- _Work item_: Where the records below reach the line containing "(180, 476) = (155, 309): black", start transcribing, and end with the line containing "(380, 442) = (312, 296): green", exactly and with nothing else added.

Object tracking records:
"""
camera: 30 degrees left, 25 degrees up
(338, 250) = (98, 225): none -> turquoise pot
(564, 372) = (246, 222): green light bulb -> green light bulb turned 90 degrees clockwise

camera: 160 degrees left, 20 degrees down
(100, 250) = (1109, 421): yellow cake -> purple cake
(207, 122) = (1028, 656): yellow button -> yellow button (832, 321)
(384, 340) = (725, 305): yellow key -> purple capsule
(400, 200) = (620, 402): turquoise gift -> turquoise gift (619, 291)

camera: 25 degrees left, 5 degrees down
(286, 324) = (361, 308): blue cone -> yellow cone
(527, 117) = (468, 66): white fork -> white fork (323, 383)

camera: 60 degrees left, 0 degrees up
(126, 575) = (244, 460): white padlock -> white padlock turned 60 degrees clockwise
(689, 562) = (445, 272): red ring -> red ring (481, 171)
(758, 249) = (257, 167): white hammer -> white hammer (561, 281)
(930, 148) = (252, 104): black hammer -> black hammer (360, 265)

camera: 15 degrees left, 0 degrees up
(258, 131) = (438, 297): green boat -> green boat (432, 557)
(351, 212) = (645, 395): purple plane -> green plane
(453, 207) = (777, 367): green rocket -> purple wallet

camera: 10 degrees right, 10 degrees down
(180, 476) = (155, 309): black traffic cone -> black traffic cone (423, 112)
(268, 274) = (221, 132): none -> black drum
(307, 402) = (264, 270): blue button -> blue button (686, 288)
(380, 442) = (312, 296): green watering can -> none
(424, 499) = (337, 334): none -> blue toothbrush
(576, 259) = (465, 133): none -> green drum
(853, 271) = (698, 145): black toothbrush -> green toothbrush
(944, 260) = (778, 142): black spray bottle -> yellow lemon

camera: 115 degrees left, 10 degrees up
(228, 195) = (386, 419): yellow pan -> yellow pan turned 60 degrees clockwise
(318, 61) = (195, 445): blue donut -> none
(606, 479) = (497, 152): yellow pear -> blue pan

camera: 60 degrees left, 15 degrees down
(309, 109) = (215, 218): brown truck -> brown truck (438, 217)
"""
- _Finished task_:
(180, 476) = (155, 309): black traffic cone -> black traffic cone (423, 112)
(268, 274) = (221, 132): none -> black drum
(307, 402) = (264, 270): blue button -> blue button (686, 288)
(380, 442) = (312, 296): green watering can -> none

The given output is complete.